:: EXERCISE BRIEF ::
Down to the final line, write out the material beneath exactly, without pictures.

:: ENTRIES SHOWN ::
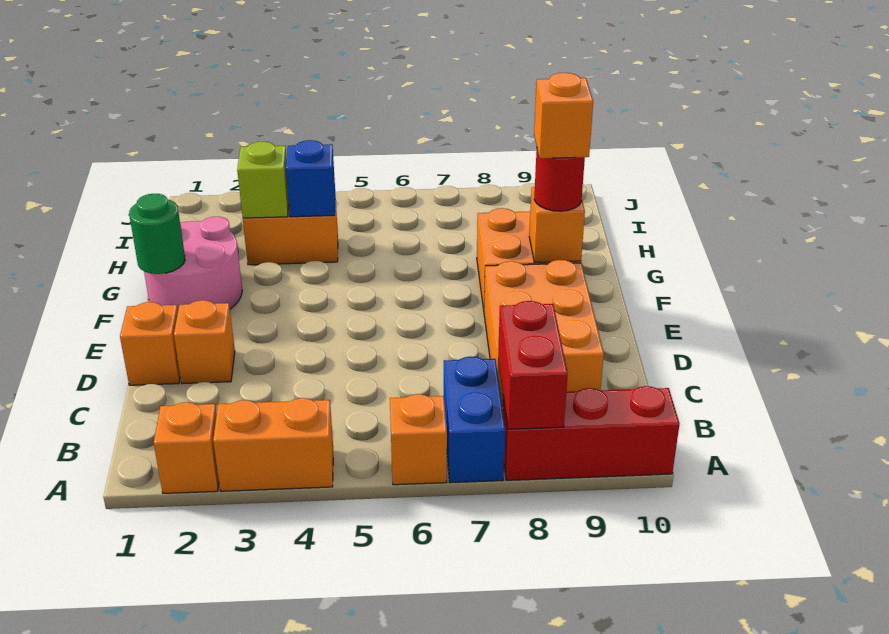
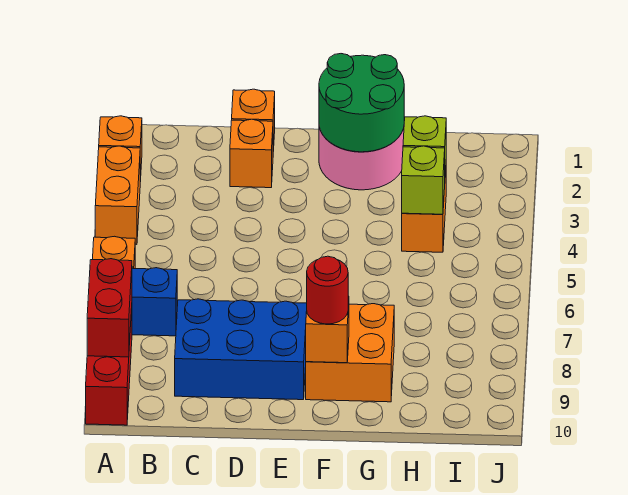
red brick A8:B8 level 2 -> red brick A8:A9 level 2
orange brick C8:E9 level 1 -> blue brick C8:E9 level 1
green round brick F1 level 2 -> green round brick F1:G2 level 2
orange brick F9 level 4 -> none
blue brick H4 level 2 -> lime brick H4 level 2

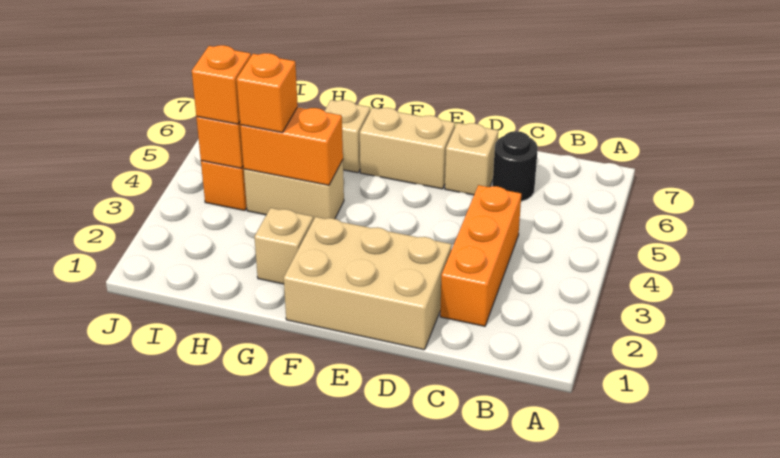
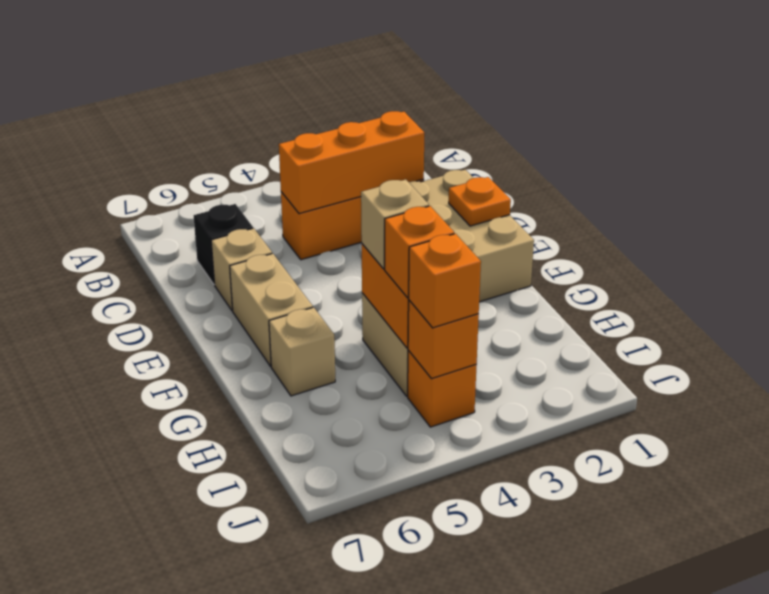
none -> orange brick C2:C4 level 2
black round brick C6 level 1 -> black brick C6 level 1
none -> orange plate E1 level 2
tan brick G2 level 1 -> tan brick G4 level 3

:: EXERCISE SOLUTION ::
red brick A8:B8 level 2 -> red brick A8:A9 level 2
orange brick C8:E9 level 1 -> blue brick C8:E9 level 1
green round brick F1 level 2 -> green round brick F1:G2 level 2
orange brick F9 level 4 -> none
blue brick H4 level 2 -> lime brick H4 level 2

none -> orange brick C2:C4 level 2
black round brick C6 level 1 -> black brick C6 level 1
none -> orange plate E1 level 2
tan brick G2 level 1 -> tan brick G4 level 3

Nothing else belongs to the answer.